Start of Data extracts

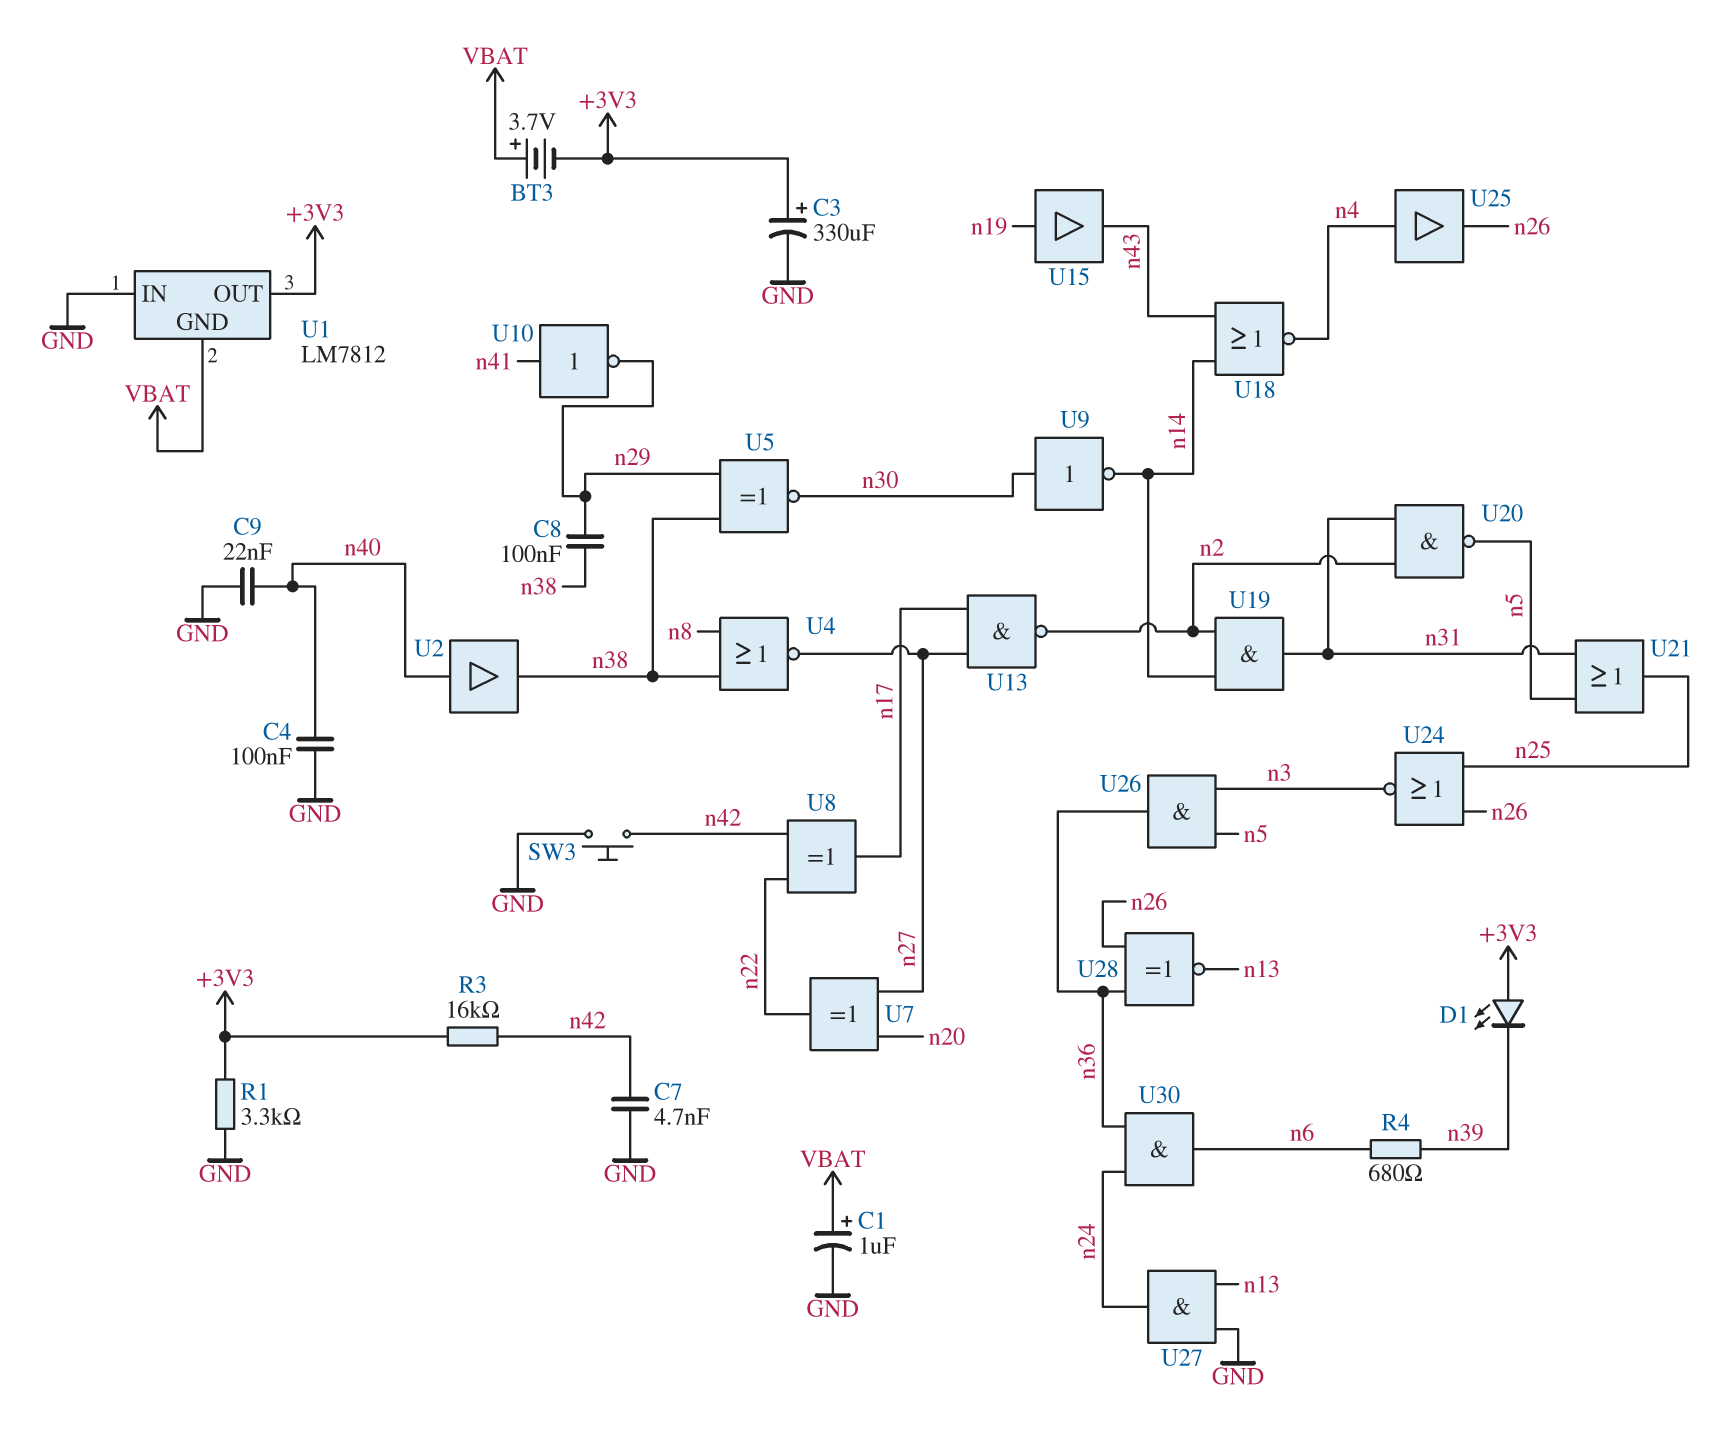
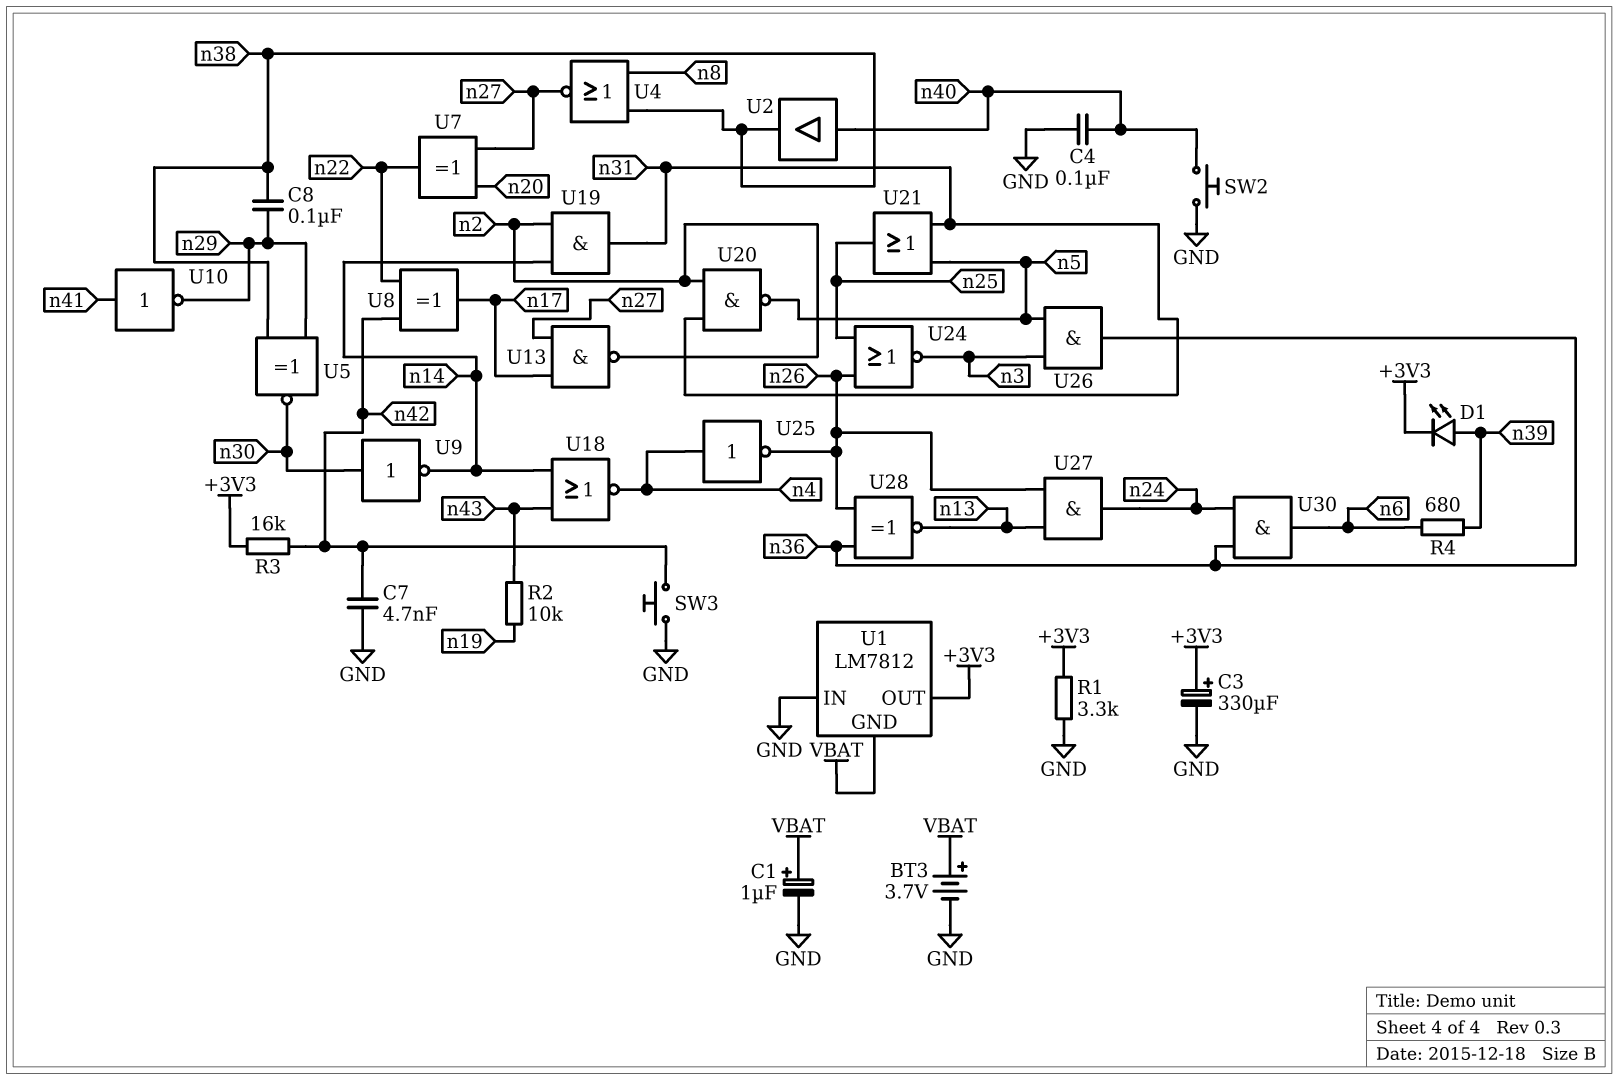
BT3: 3.7V (plus VBAT, minus +3V3) -> 3.7V (plus VBAT, minus GND)
C9: 22nF (GND, n40) -> none
D1: LED (A +3V3, K n39) -> LED (A n39, K +3V3)
R2: none -> 10k (n19, n43)
SW2: none -> button (GND, n40)
U15: buffer (in n19, out n43) -> none
U25: buffer (in n4, out n26) -> NOT (in n4, out n26)
U27: AND (in GND, in n13, out n24) -> AND (in n13, in n26, out n24)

End of Data extracts

> Your goal
The line with "D1: LED (A +3V3, K" and every line after it up to the end of the entries: output those exactly, and only those.

> Response to this task
D1: LED (A +3V3, K n39) -> LED (A n39, K +3V3)
R2: none -> 10k (n19, n43)
SW2: none -> button (GND, n40)
U15: buffer (in n19, out n43) -> none
U25: buffer (in n4, out n26) -> NOT (in n4, out n26)
U27: AND (in GND, in n13, out n24) -> AND (in n13, in n26, out n24)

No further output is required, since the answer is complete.